(Task goal):
Skip the pictures, and retype the data below in full, exactly.

(Input data):
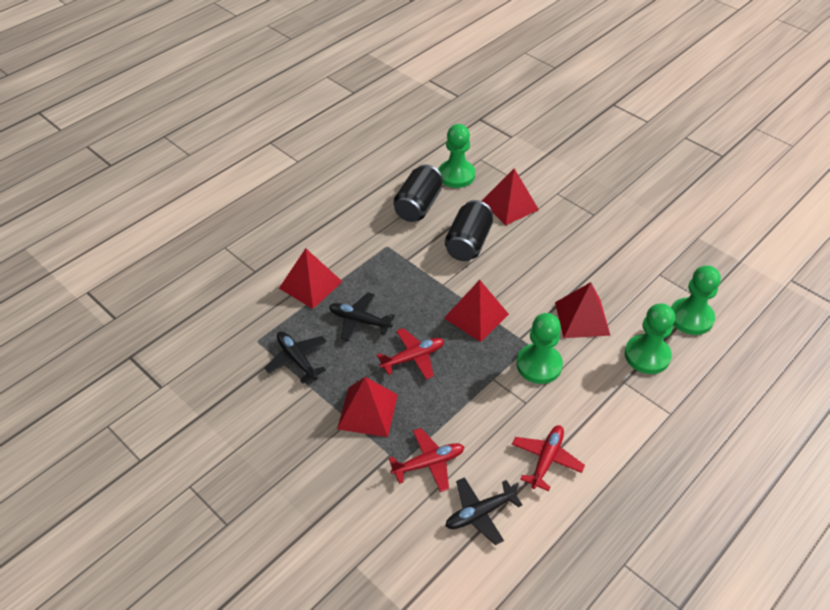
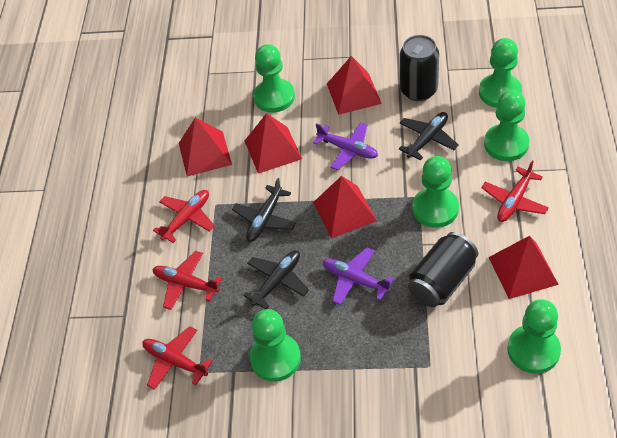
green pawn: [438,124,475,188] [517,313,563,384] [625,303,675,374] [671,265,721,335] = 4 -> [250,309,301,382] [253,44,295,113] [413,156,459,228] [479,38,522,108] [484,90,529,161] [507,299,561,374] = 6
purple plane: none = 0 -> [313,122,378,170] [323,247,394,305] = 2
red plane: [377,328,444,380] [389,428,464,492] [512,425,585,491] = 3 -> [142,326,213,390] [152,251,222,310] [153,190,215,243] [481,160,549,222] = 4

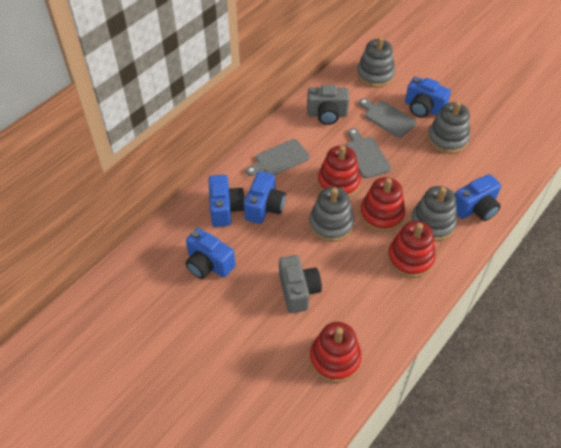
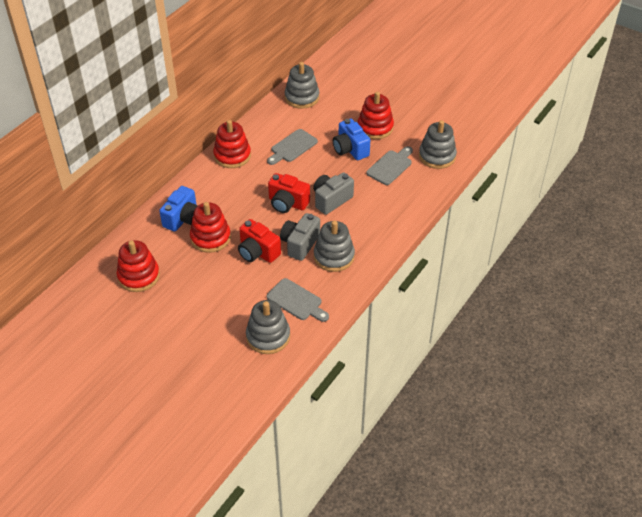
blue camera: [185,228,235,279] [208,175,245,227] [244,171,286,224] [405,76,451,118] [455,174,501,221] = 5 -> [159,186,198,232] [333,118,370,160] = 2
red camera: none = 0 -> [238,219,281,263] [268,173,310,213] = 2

(Answer to this exercise):
green pawn: [438,124,475,188] [517,313,563,384] [625,303,675,374] [671,265,721,335] = 4 -> [250,309,301,382] [253,44,295,113] [413,156,459,228] [479,38,522,108] [484,90,529,161] [507,299,561,374] = 6
purple plane: none = 0 -> [313,122,378,170] [323,247,394,305] = 2
red plane: [377,328,444,380] [389,428,464,492] [512,425,585,491] = 3 -> [142,326,213,390] [152,251,222,310] [153,190,215,243] [481,160,549,222] = 4

blue camera: [185,228,235,279] [208,175,245,227] [244,171,286,224] [405,76,451,118] [455,174,501,221] = 5 -> [159,186,198,232] [333,118,370,160] = 2
red camera: none = 0 -> [238,219,281,263] [268,173,310,213] = 2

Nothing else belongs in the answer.